-- Material for this exercise follows --
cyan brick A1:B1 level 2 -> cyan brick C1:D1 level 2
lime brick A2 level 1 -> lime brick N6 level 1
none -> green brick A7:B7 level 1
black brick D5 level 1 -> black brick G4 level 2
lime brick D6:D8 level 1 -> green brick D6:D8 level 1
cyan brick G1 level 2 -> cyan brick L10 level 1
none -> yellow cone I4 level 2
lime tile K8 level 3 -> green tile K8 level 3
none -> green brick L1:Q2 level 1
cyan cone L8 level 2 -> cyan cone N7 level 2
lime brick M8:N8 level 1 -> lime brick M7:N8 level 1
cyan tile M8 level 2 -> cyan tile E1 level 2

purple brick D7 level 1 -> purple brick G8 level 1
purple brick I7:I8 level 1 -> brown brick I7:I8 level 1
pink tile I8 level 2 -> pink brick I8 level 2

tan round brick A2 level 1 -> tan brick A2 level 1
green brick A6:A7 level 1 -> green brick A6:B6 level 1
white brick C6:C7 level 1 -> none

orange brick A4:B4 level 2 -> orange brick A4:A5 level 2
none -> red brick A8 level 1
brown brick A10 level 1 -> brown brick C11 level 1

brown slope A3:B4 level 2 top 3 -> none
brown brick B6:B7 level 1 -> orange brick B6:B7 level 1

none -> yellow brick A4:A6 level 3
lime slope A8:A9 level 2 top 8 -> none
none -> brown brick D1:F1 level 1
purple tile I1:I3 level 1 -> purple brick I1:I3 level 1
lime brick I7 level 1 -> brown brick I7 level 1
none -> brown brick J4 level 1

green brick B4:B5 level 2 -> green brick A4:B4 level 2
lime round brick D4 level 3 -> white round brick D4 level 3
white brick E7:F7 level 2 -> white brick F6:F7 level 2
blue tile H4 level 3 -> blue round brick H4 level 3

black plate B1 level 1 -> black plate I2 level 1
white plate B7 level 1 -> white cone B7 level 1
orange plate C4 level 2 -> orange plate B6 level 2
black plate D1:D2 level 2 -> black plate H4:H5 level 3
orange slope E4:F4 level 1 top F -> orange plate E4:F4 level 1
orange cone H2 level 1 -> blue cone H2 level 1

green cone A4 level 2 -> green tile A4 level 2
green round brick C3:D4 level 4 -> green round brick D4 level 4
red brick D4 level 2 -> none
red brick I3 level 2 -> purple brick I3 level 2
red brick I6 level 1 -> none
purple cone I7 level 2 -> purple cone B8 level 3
-- Material for this exercise concluded --
■ Exercise ■
Show each line from the material above where the string "cone" can be found.

■ Reply to the task ■
none -> yellow cone I4 level 2
cyan cone L8 level 2 -> cyan cone N7 level 2
white plate B7 level 1 -> white cone B7 level 1
orange cone H2 level 1 -> blue cone H2 level 1
green cone A4 level 2 -> green tile A4 level 2
purple cone I7 level 2 -> purple cone B8 level 3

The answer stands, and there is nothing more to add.